Copy all lines in the material holding the string "AGND".

◆ **DATA TO PROCESS**:
☆ ☆ ☆ ☆ ☆

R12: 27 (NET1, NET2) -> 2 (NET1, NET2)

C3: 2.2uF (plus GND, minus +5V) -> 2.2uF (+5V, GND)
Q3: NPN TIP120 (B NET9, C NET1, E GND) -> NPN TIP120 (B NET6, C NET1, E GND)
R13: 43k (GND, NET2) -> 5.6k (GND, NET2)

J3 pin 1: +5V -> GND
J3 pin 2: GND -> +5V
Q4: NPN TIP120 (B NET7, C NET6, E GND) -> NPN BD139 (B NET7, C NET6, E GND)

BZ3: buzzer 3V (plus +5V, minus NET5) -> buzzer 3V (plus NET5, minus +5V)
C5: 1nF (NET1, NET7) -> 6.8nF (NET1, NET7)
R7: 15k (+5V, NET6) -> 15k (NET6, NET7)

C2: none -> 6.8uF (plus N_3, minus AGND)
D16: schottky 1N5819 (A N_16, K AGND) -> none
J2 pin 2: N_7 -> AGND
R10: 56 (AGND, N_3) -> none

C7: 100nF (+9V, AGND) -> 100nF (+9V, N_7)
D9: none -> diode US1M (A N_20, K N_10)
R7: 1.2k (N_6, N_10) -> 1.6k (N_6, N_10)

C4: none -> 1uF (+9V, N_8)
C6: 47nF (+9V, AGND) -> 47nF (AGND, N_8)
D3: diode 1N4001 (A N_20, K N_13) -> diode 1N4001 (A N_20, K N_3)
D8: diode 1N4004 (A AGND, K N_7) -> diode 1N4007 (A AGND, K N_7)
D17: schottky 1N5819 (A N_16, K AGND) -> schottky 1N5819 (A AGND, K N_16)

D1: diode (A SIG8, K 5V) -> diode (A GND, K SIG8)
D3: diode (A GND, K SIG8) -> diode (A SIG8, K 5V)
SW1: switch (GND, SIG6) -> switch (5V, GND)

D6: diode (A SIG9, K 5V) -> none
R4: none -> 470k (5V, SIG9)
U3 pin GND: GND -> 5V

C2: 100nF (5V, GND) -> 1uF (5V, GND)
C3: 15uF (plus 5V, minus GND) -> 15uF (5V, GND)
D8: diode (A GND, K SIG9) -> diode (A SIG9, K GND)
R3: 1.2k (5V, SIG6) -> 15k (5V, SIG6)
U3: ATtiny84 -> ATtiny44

☆ ☆ ☆ ☆ ☆

◆ **OUTPUT OF THE TASK**:
C2: none -> 6.8uF (plus N_3, minus AGND)
D16: schottky 1N5819 (A N_16, K AGND) -> none
J2 pin 2: N_7 -> AGND
R10: 56 (AGND, N_3) -> none
C7: 100nF (+9V, AGND) -> 100nF (+9V, N_7)
C6: 47nF (+9V, AGND) -> 47nF (AGND, N_8)
D8: diode 1N4004 (A AGND, K N_7) -> diode 1N4007 (A AGND, K N_7)
D17: schottky 1N5819 (A N_16, K AGND) -> schottky 1N5819 (A AGND, K N_16)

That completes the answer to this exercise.